Activity: Where the listing below has a line with "GPS1 pin TX: D9 -> D2", write out exactly that line and every line after it, stopping after the line with "PIXELS1: WS2813 -> SK6812".

━━━━━ Provided information ━━━━━

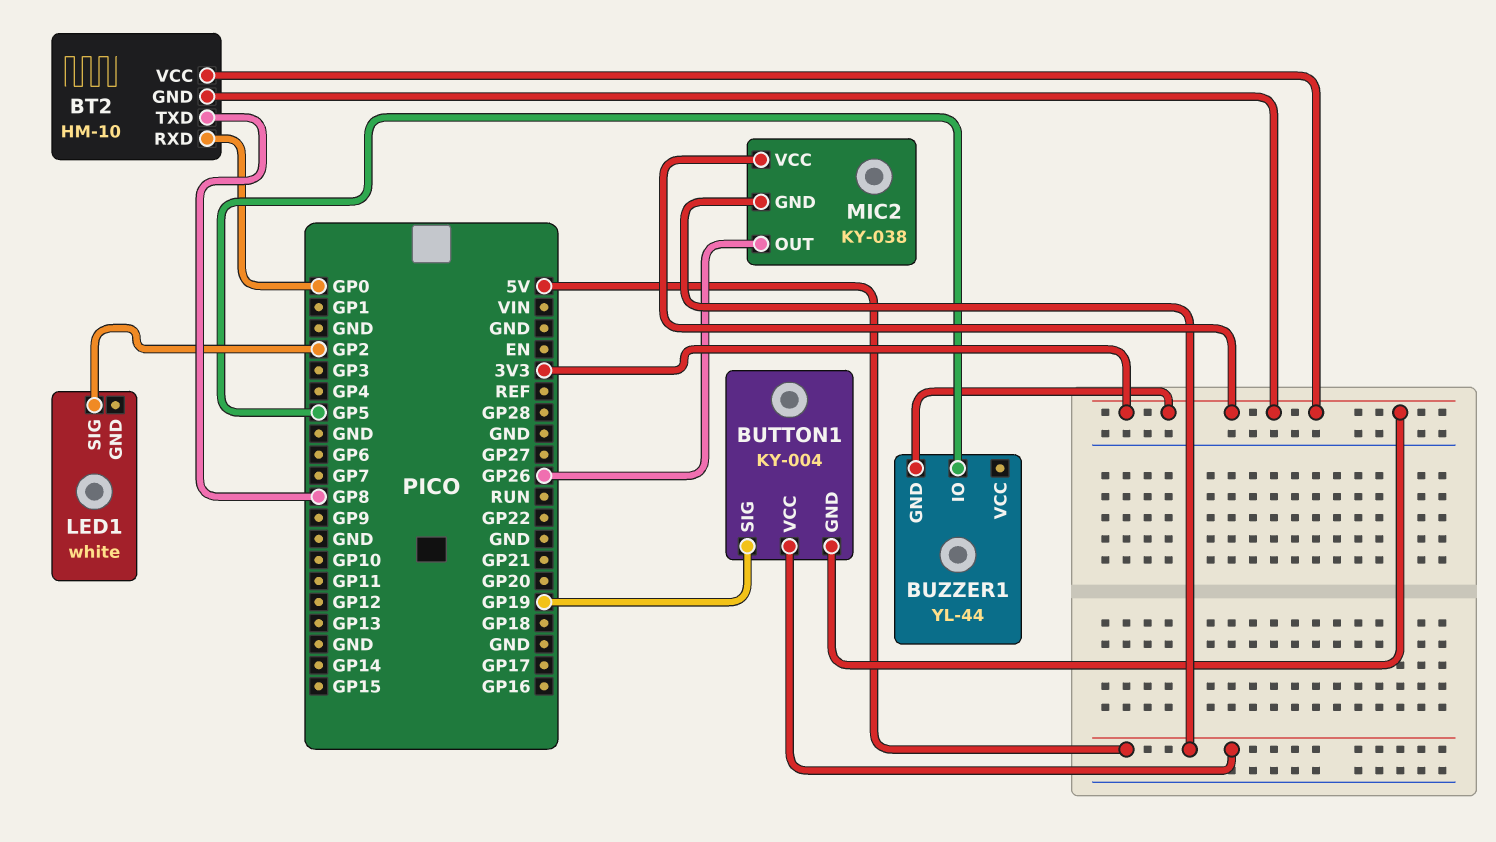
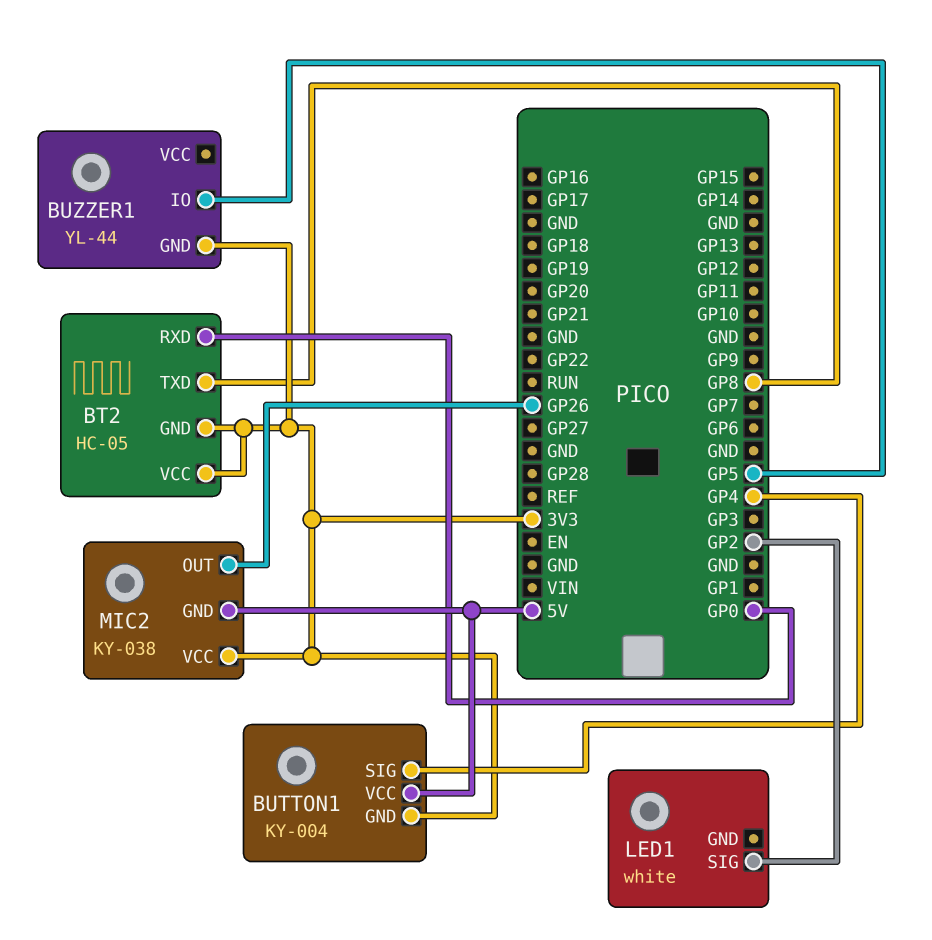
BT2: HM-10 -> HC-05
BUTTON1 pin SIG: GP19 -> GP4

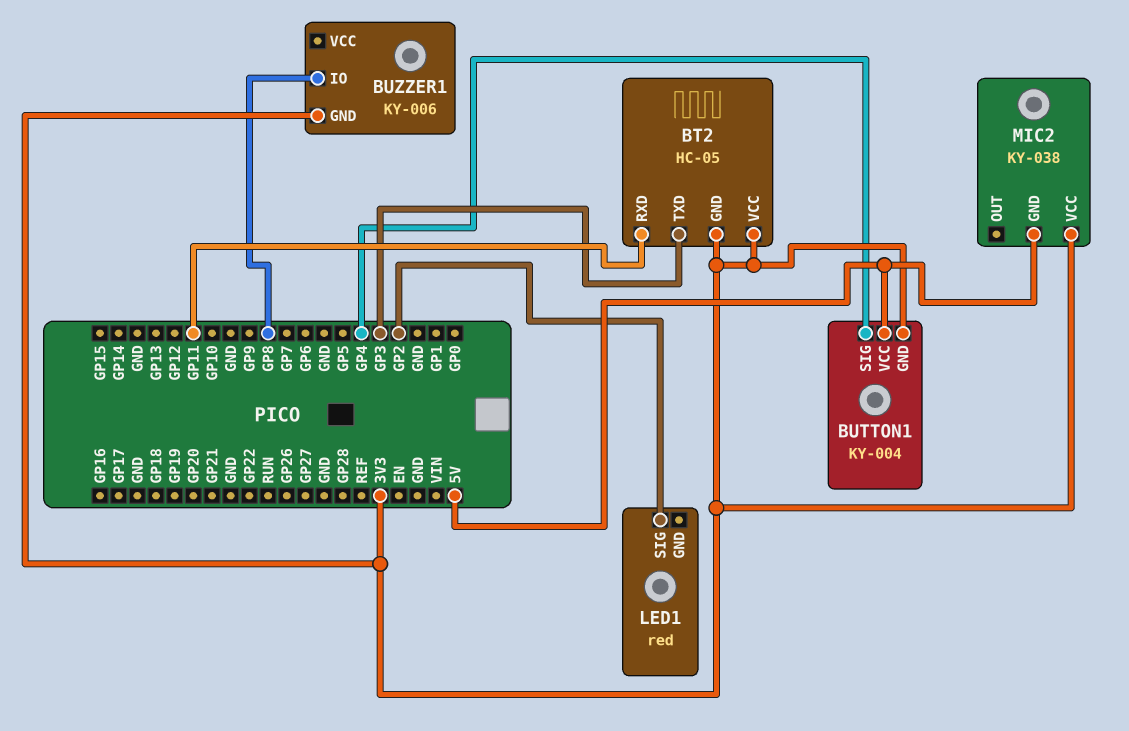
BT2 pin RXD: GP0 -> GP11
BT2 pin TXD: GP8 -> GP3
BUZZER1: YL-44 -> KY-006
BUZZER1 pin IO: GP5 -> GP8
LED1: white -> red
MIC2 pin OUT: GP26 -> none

━━━━━
━━━━━ Provided information ━━━━━

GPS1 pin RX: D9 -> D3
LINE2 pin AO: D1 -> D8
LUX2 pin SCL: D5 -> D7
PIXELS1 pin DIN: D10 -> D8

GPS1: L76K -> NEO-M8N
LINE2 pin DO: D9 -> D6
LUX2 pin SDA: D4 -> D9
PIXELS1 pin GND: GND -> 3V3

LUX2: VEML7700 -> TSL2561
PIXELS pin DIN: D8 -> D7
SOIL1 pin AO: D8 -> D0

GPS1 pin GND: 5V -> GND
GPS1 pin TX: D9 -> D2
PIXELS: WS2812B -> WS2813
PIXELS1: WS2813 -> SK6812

━━━━━

Problem solution:
GPS1 pin TX: D9 -> D2
PIXELS: WS2812B -> WS2813
PIXELS1: WS2813 -> SK6812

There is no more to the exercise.